• _What is required_:
All the lines below should be set down exactly, with no picture carried into the copy.

------------------------------

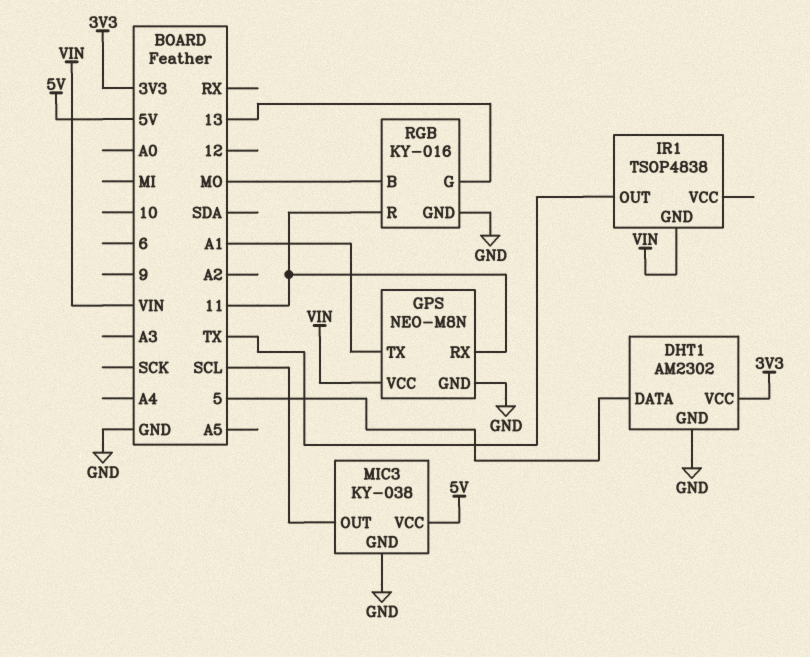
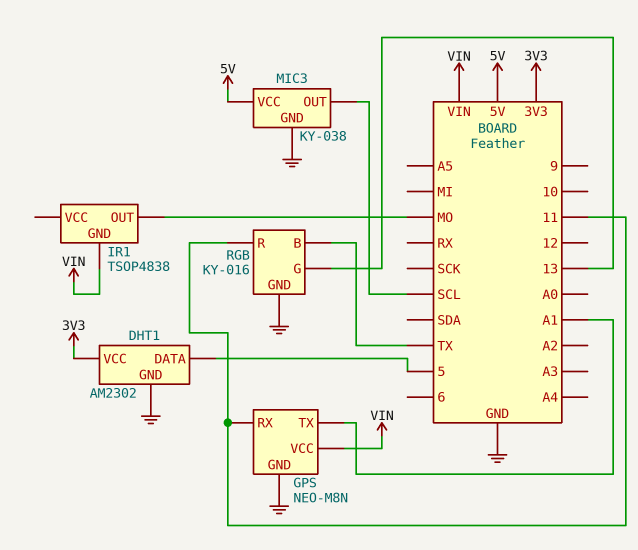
IR1 pin OUT: TX -> MO
RGB pin B: MO -> TX

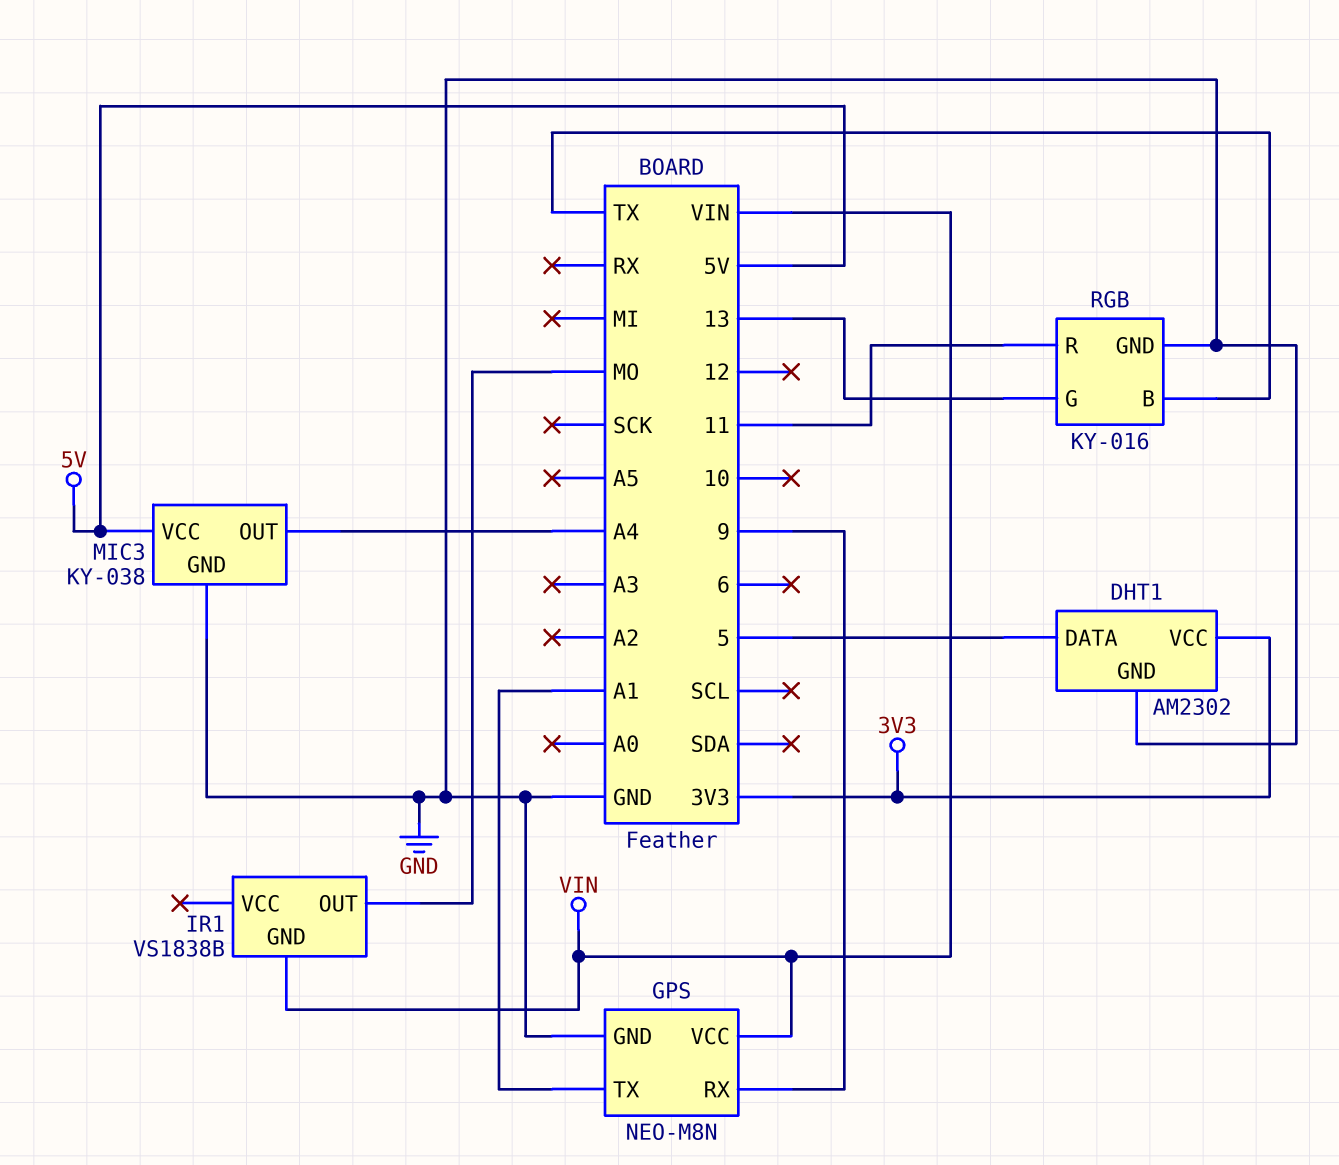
GPS pin RX: 11 -> 9
IR1: TSOP4838 -> VS1838B
MIC3 pin OUT: SCL -> A4

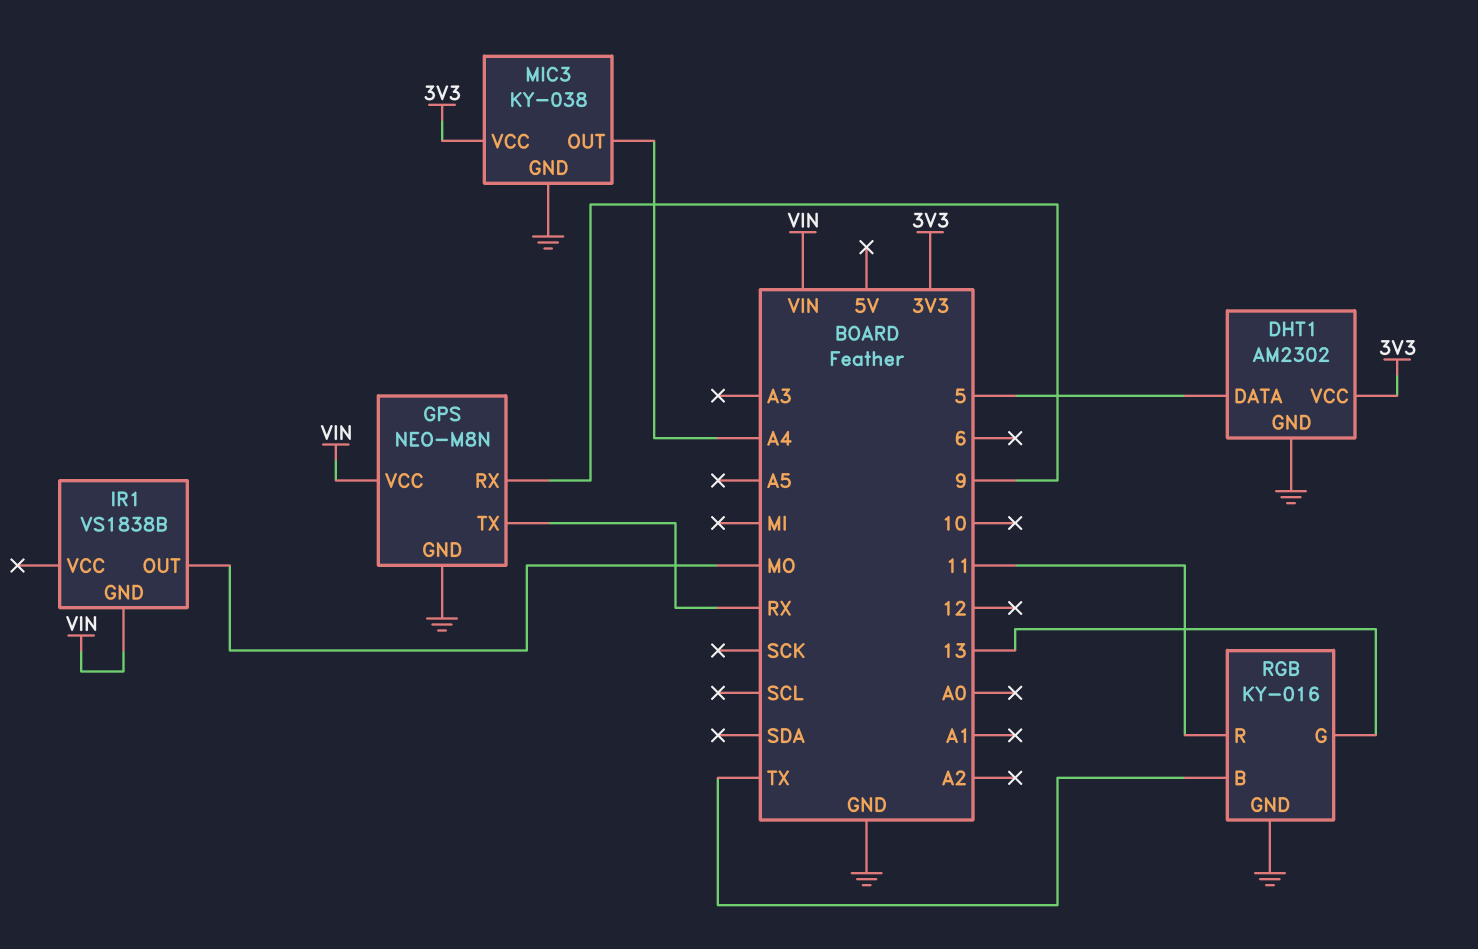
GPS pin TX: A1 -> RX
MIC3 pin VCC: 5V -> 3V3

------------------------------

• _Solution for this task_:
IR1 pin OUT: TX -> MO
RGB pin B: MO -> TX

GPS pin RX: 11 -> 9
IR1: TSOP4838 -> VS1838B
MIC3 pin OUT: SCL -> A4

GPS pin TX: A1 -> RX
MIC3 pin VCC: 5V -> 3V3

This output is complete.